◆ INSTRUCTION
Find every line below with "blue" in it and give only how many there are.

++++++++++

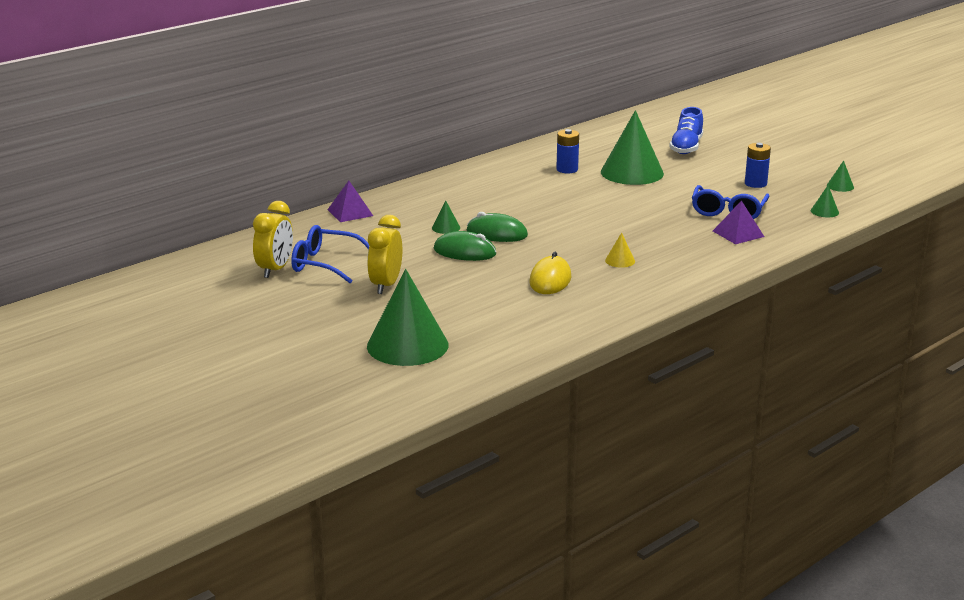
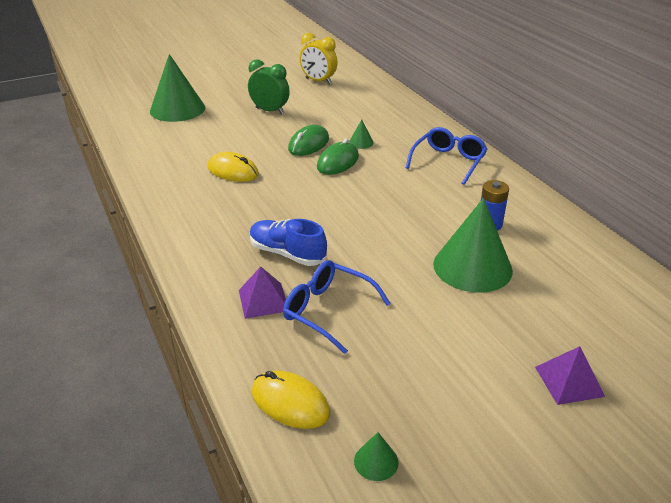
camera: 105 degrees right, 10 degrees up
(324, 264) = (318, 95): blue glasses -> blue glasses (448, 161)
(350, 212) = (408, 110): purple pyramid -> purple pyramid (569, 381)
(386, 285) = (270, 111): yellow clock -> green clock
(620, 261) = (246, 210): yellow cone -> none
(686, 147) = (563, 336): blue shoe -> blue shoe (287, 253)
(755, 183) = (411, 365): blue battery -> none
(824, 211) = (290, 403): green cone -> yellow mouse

++++++++++

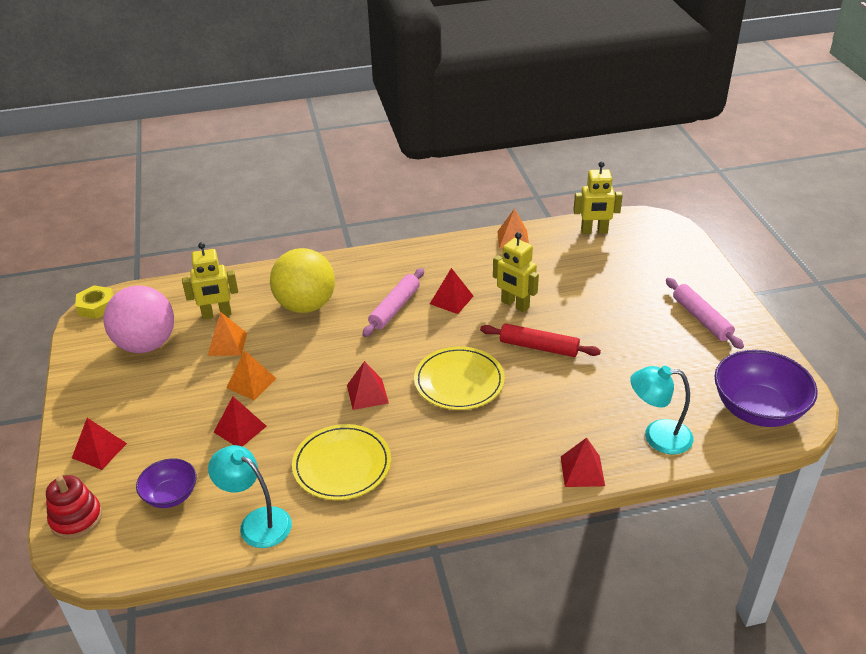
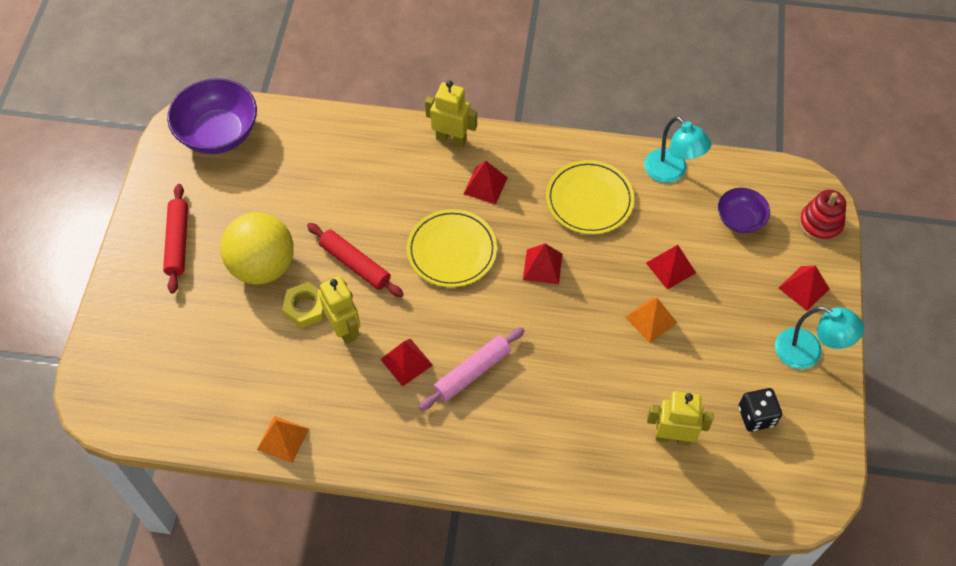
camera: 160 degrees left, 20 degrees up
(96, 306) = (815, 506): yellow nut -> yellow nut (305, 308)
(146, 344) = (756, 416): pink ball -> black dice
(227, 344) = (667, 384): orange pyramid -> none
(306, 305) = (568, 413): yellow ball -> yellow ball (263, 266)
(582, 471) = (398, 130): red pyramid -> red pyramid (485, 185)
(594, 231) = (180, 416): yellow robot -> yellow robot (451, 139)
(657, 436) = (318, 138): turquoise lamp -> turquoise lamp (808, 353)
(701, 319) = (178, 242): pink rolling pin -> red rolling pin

++++++++++

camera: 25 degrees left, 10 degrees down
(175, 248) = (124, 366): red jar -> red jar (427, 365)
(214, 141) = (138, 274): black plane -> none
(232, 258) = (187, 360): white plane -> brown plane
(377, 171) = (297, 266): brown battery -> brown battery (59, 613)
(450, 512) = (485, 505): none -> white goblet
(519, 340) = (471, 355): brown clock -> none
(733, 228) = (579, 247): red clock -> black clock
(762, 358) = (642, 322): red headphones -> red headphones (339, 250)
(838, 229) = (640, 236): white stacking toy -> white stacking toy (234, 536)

++++++++++

◆ SOLUTION TO THIS EXERCISE
3